# [Work instructions]
For every record, give an exact copy that has no pictures in it.

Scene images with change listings
++++++
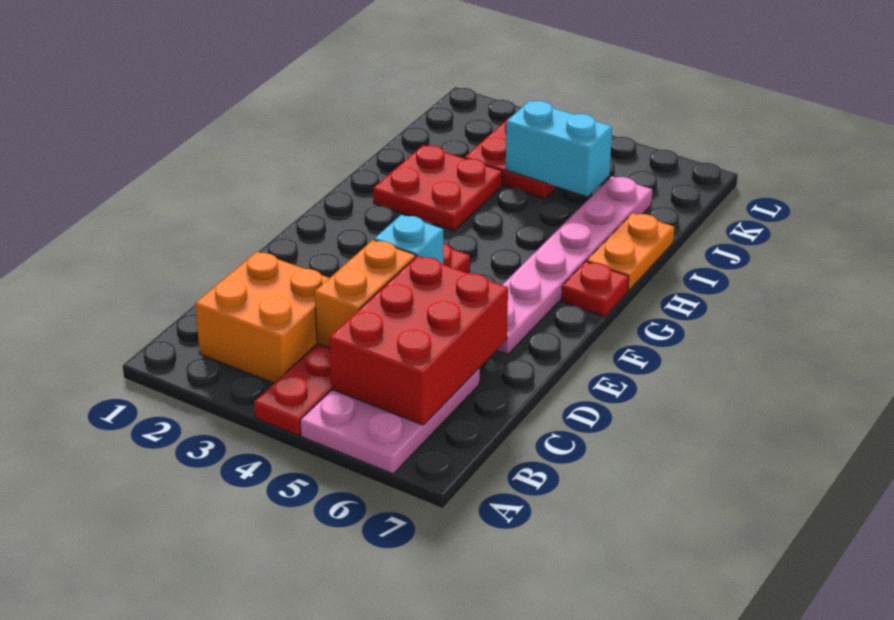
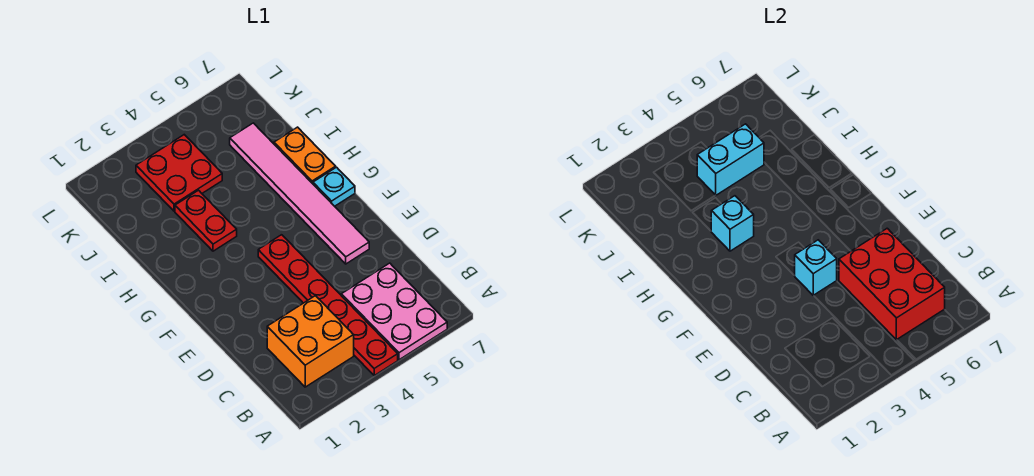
orange brick C4:D4 level 2 -> none
pink plate E6:J6 level 1 -> pink tile E6:J6 level 1
red plate G7 level 1 -> cyan plate G7 level 1
red plate H2:I3 level 1 -> red plate H3:I3 level 1
none -> cyan brick H3 level 2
++++++
# [Solution]
orange brick C4:D4 level 2 -> none
pink plate E6:J6 level 1 -> pink tile E6:J6 level 1
red plate G7 level 1 -> cyan plate G7 level 1
red plate H2:I3 level 1 -> red plate H3:I3 level 1
none -> cyan brick H3 level 2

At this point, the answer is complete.